- ASSIGNMENT
Look through the material below. Return exactly the lines from the one with "brown hexagon: (255, 456)" through the one with "orange star: (529, 254) -> (267, 69), moved", both included.

- WORKING DATA
######

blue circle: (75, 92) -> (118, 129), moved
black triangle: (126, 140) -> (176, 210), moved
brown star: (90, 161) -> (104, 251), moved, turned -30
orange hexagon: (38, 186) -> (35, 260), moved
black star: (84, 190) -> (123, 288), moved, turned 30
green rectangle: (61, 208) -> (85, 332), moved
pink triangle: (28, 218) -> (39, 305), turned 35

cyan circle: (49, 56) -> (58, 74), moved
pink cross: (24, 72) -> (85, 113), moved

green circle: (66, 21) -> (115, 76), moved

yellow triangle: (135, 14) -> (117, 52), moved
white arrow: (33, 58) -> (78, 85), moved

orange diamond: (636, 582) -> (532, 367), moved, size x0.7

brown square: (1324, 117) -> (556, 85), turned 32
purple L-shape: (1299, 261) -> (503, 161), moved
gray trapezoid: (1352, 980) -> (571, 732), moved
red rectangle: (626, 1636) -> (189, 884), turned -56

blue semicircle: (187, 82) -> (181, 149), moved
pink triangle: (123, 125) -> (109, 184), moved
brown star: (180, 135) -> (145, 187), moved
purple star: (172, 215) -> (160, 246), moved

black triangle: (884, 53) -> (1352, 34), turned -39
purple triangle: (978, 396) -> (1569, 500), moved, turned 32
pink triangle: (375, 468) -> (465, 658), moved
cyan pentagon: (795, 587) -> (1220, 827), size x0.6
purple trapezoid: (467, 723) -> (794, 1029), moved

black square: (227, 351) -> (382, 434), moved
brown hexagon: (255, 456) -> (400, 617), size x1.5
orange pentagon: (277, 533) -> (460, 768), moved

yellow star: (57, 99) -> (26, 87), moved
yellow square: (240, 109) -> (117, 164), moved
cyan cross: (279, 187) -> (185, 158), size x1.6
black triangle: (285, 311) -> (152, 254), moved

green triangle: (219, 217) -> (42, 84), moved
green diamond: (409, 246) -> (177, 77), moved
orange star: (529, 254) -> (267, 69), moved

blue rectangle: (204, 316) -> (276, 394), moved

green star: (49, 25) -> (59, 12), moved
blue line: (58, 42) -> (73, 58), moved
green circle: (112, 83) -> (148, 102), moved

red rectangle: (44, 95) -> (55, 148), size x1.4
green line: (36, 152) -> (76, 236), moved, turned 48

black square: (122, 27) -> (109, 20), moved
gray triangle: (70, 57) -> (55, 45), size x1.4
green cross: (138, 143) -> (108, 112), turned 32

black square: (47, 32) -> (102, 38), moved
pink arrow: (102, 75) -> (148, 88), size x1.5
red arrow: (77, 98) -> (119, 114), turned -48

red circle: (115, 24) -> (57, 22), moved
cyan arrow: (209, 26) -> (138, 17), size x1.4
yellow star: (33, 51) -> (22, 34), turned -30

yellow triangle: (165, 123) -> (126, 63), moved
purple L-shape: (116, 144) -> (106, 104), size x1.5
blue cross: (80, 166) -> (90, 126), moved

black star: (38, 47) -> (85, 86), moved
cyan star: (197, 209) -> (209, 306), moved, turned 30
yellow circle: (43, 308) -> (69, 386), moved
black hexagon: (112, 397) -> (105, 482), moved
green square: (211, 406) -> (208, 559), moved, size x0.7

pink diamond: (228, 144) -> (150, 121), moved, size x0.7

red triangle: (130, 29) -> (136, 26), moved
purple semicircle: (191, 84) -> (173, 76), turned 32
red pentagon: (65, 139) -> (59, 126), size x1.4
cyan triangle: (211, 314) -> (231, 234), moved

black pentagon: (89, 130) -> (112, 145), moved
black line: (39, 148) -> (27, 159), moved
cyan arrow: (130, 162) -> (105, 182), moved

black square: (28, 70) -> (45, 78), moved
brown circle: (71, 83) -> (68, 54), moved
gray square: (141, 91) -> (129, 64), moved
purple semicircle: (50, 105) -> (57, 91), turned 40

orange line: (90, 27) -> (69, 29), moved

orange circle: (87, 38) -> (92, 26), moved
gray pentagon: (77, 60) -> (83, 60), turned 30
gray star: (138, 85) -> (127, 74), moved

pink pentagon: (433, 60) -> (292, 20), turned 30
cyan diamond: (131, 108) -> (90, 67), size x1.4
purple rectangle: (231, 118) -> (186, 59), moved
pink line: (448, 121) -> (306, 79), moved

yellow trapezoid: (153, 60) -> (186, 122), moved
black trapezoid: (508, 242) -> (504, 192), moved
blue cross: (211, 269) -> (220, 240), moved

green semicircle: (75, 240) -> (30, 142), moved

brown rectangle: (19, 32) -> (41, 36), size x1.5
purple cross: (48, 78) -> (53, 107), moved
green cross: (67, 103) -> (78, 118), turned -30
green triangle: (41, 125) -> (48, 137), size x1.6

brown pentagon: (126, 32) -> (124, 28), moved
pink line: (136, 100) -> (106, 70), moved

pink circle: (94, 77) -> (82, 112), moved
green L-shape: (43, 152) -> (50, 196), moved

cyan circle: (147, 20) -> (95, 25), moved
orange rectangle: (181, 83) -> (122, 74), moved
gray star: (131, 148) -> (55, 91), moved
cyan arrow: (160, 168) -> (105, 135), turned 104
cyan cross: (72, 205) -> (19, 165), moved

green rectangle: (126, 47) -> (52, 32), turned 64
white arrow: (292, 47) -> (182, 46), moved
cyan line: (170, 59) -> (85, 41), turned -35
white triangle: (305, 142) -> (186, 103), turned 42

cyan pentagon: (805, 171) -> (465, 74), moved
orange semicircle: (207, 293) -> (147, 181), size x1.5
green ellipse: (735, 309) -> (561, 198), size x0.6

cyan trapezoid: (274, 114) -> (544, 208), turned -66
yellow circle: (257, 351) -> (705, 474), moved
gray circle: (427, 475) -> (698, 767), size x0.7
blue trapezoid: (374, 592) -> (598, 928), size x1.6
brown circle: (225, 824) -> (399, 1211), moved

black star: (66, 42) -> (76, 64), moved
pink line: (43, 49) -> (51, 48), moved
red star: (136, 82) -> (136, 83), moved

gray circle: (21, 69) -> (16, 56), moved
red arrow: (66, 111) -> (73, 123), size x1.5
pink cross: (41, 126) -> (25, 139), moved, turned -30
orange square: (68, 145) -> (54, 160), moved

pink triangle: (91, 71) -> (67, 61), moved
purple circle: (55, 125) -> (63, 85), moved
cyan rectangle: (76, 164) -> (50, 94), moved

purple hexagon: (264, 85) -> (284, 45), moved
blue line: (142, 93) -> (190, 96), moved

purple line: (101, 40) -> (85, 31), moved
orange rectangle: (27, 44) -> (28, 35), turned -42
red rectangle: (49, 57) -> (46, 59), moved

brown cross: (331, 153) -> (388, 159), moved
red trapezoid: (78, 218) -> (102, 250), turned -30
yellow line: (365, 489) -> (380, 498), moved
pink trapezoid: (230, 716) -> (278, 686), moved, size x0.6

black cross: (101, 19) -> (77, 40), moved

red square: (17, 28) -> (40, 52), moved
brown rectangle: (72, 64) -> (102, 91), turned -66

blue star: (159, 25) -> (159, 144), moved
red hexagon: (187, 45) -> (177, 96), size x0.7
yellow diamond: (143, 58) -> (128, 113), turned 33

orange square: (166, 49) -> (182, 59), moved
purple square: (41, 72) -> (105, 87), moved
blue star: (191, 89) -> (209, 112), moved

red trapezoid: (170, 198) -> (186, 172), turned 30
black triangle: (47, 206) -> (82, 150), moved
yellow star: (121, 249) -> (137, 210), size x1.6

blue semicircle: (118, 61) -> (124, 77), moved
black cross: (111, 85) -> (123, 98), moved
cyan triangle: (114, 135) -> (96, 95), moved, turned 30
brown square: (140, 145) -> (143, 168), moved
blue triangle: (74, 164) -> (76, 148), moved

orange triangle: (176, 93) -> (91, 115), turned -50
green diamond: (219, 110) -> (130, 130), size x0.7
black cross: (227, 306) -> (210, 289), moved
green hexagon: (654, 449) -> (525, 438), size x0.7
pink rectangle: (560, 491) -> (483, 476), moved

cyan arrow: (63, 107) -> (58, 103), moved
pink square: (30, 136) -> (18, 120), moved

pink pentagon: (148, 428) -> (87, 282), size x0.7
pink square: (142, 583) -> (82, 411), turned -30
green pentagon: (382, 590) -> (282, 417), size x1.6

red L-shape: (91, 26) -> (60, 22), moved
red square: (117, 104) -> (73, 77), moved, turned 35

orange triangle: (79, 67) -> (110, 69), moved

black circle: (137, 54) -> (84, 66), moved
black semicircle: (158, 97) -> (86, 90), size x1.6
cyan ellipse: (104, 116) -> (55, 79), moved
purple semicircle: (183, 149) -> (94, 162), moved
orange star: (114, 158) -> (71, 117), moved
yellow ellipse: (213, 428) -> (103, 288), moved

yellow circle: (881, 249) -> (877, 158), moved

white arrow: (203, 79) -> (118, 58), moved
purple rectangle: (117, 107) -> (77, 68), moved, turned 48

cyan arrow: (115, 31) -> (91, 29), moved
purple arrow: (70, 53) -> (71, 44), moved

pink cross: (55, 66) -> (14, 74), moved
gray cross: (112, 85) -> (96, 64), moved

######

- TASK SOLUTION
brown hexagon: (255, 456) -> (400, 617), size x1.5
orange pentagon: (277, 533) -> (460, 768), moved

yellow star: (57, 99) -> (26, 87), moved
yellow square: (240, 109) -> (117, 164), moved
cyan cross: (279, 187) -> (185, 158), size x1.6
black triangle: (285, 311) -> (152, 254), moved

green triangle: (219, 217) -> (42, 84), moved
green diamond: (409, 246) -> (177, 77), moved
orange star: (529, 254) -> (267, 69), moved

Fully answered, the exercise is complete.